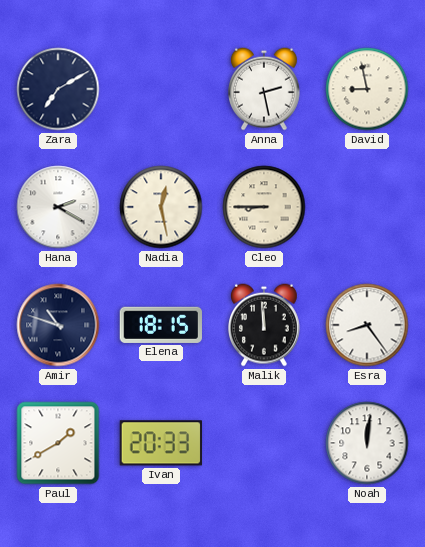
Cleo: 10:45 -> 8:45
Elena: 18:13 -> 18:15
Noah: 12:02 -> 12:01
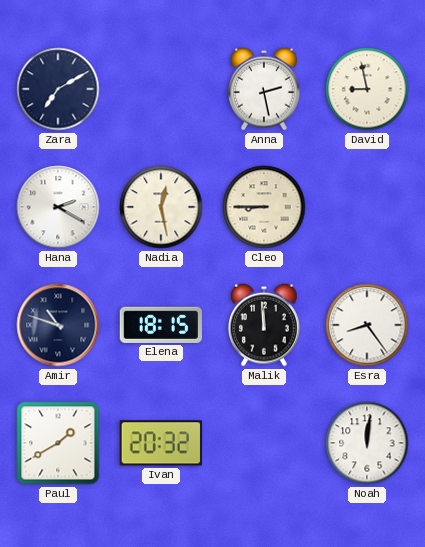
Ivan: 20:33 -> 20:32
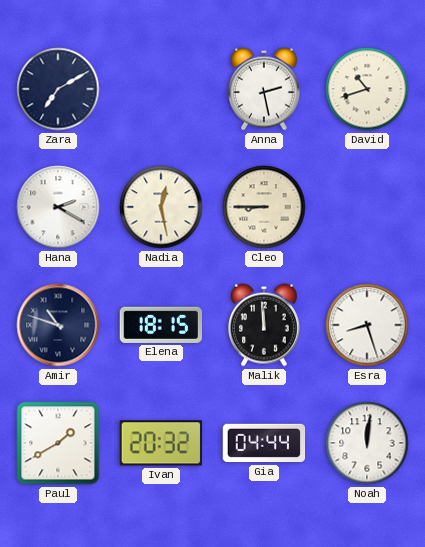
David: 8:58 -> 10:42
Esra: 8:24 -> 8:27
Gia: none -> 04:44
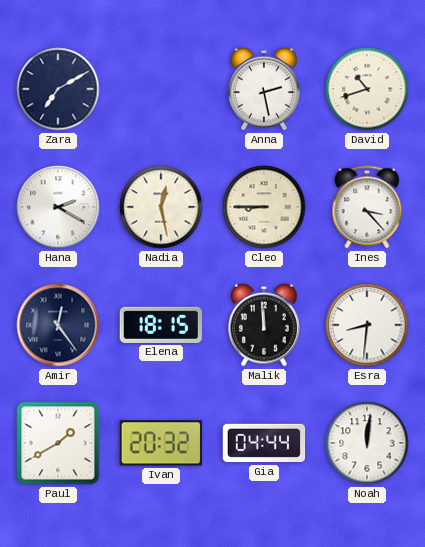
Ines: none -> 3:23
Amir: 10:48 -> 12:24
Esra: 8:27 -> 8:31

--------------------------------------------------

• **Task prompt**:
Copy out every text line from the items above, unchanged and in their original order, and leave the pictures out.

• **Written reply**:
Cleo: 10:45 -> 8:45
Elena: 18:13 -> 18:15
Noah: 12:02 -> 12:01
Ivan: 20:33 -> 20:32
David: 8:58 -> 10:42
Esra: 8:24 -> 8:27
Gia: none -> 04:44
Ines: none -> 3:23
Amir: 10:48 -> 12:24
Esra: 8:27 -> 8:31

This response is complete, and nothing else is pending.